◆ Data records
▬▬▬▬▬▬▬▬▬▬

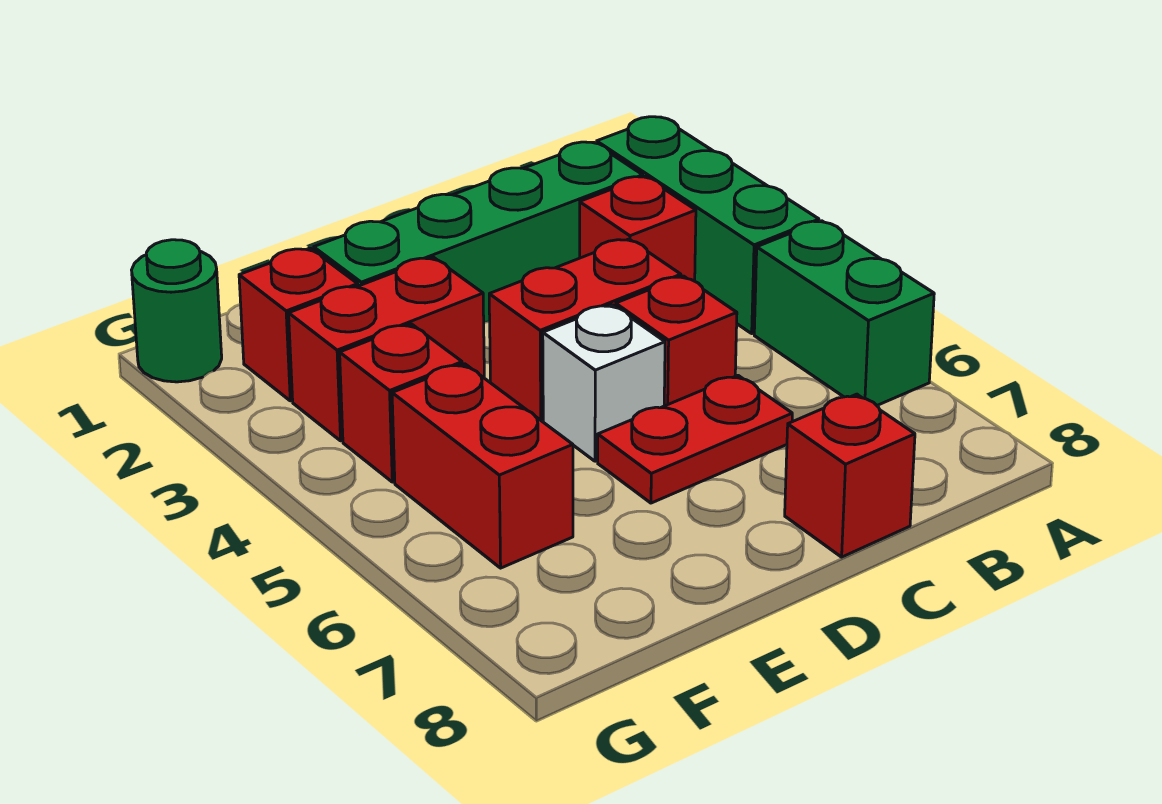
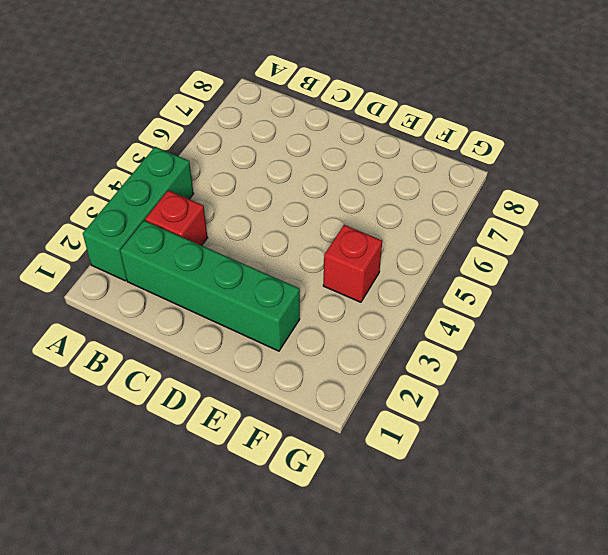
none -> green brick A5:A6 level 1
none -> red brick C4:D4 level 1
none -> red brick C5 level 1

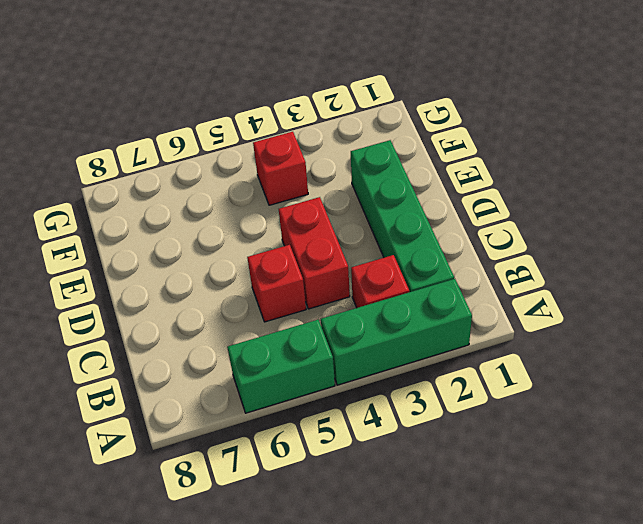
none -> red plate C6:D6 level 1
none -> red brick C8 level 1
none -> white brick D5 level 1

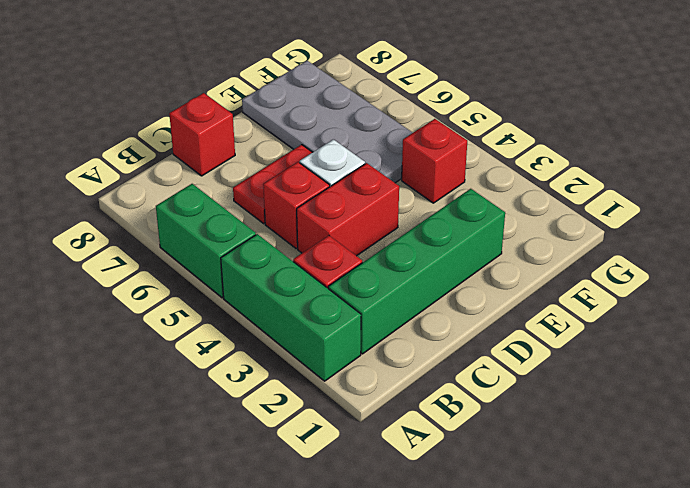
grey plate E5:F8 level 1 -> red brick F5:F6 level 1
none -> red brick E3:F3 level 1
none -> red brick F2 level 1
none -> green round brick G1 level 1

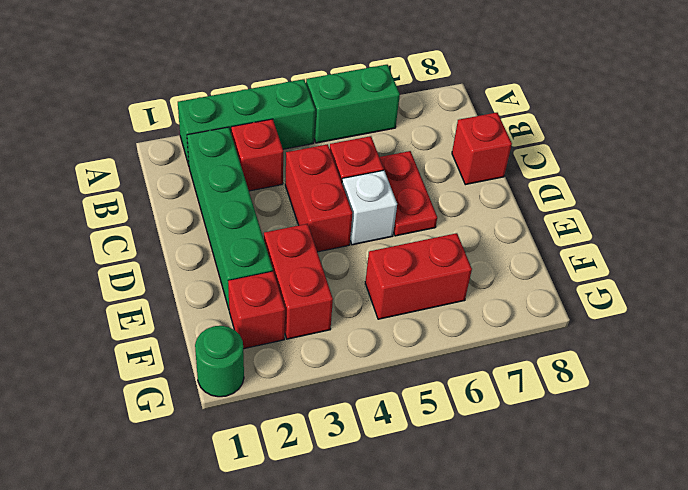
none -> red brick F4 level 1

▬▬▬▬▬▬▬▬▬▬

◆ Instructions to follow
Reproduce exactly the lines above from the one with "none -> white brick D5 level 1" through the last line of the data, keeping both ends and dropping the pictures.

◆ Answer for this exercise
none -> white brick D5 level 1

grey plate E5:F8 level 1 -> red brick F5:F6 level 1
none -> red brick E3:F3 level 1
none -> red brick F2 level 1
none -> green round brick G1 level 1

none -> red brick F4 level 1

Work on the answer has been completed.